> [EXERCISE DATA]:
----

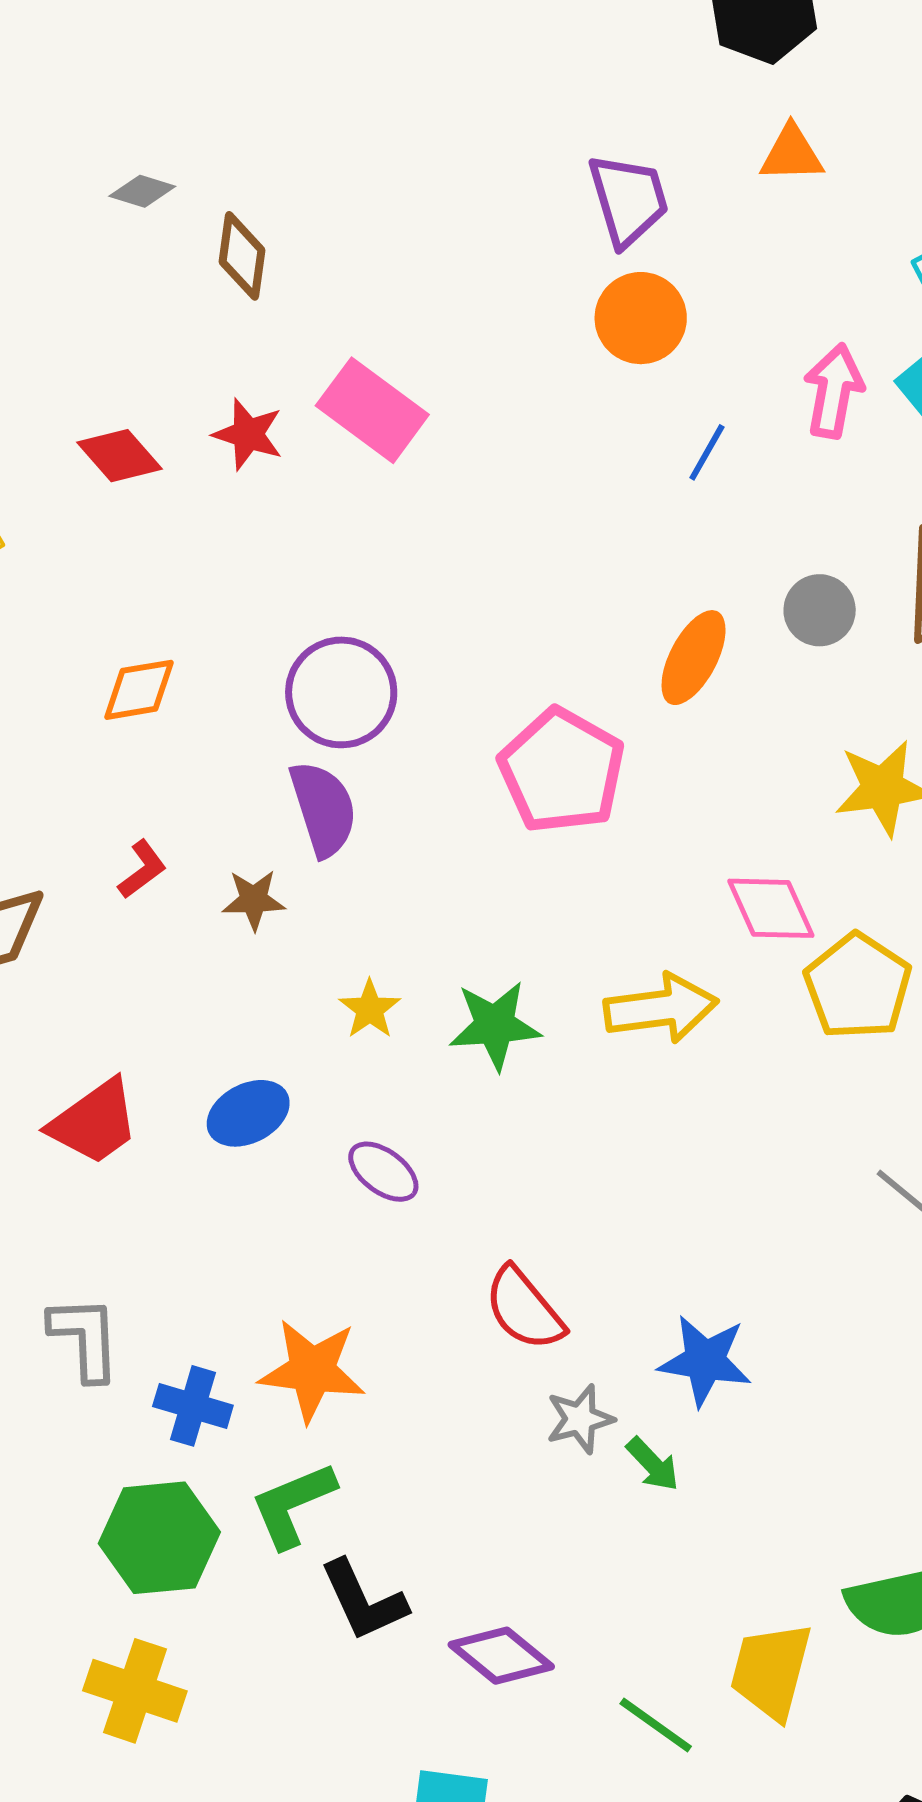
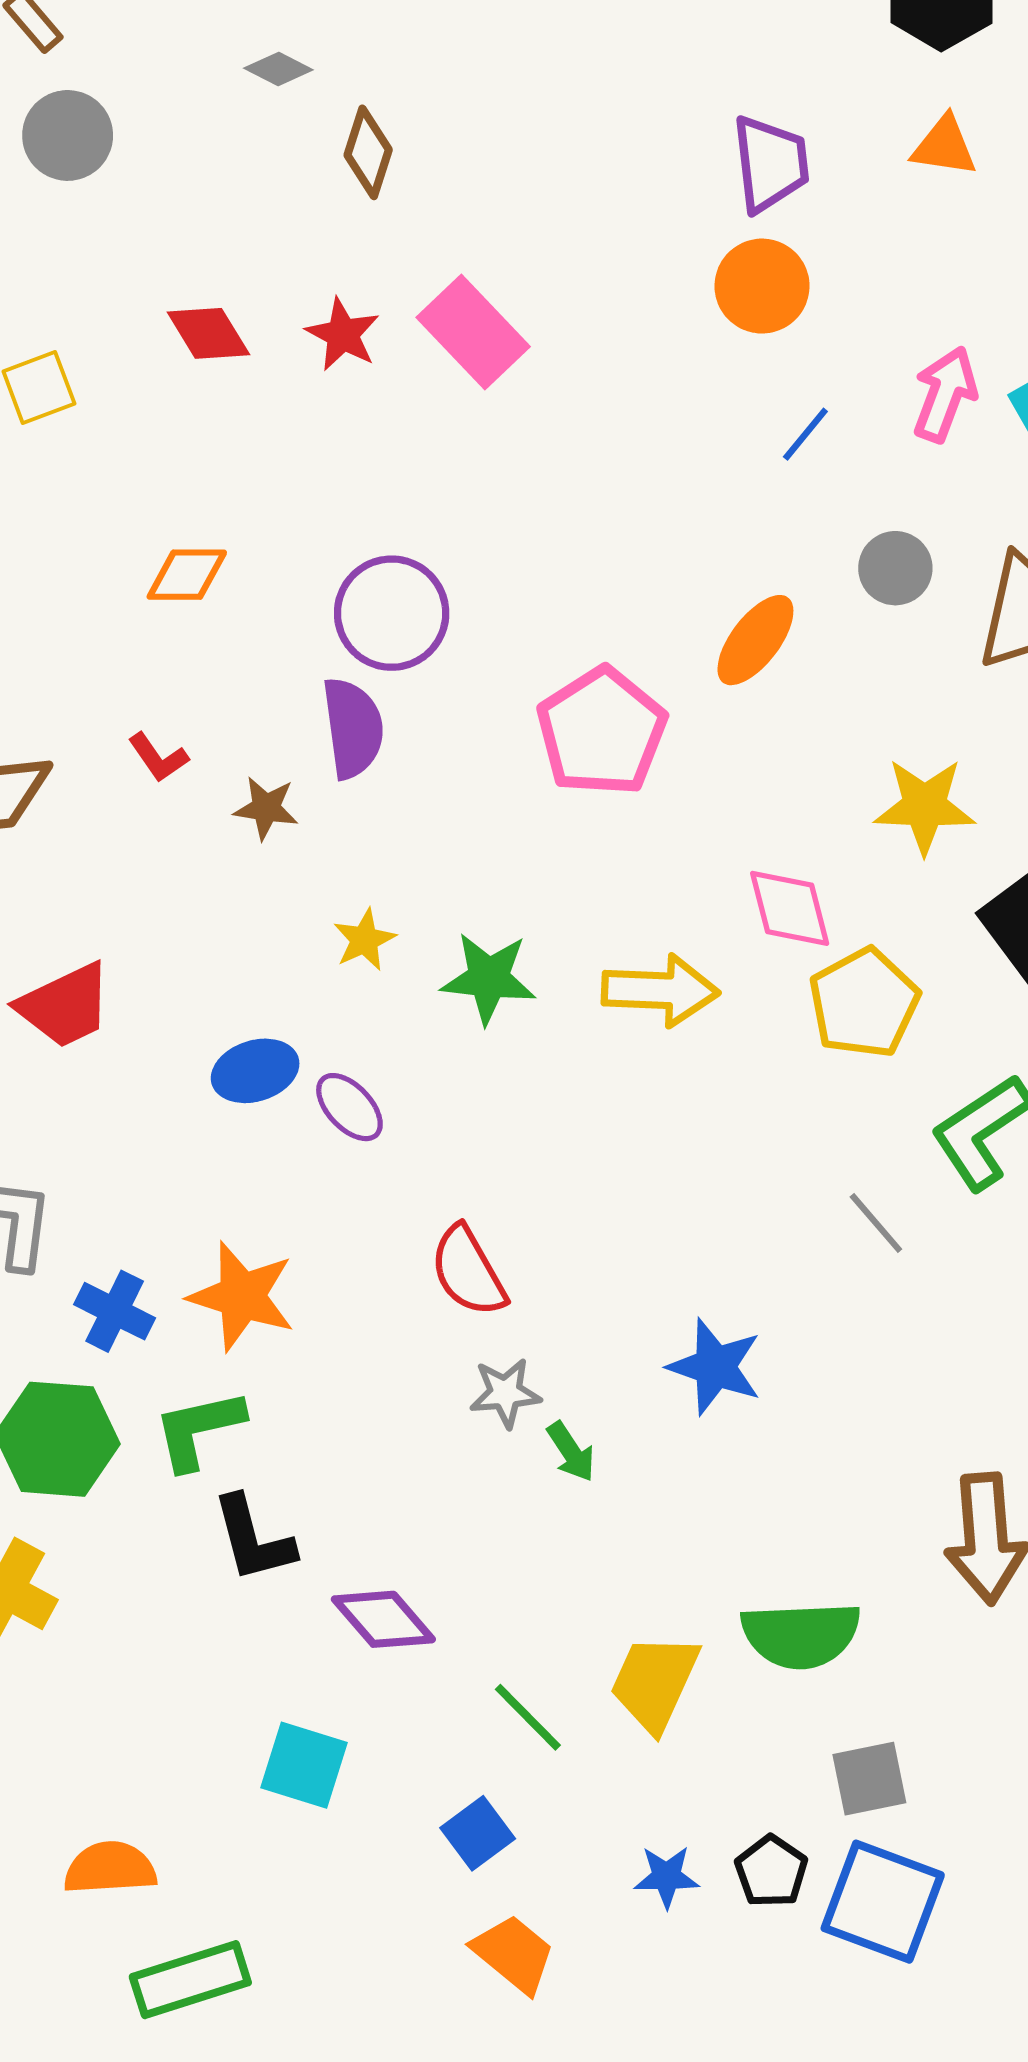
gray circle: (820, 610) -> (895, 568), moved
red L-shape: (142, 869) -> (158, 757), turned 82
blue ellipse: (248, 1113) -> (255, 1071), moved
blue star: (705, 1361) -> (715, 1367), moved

----

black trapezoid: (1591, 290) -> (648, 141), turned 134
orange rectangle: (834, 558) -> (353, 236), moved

----

Look above for the line with "blue ellipse: (248, 1113)" and the line with "blue star: (705, 1361) -> (715, 1367), moved", and reproduce exactly those two lines plus every line between, nothing more.

blue ellipse: (248, 1113) -> (255, 1071), moved
blue star: (705, 1361) -> (715, 1367), moved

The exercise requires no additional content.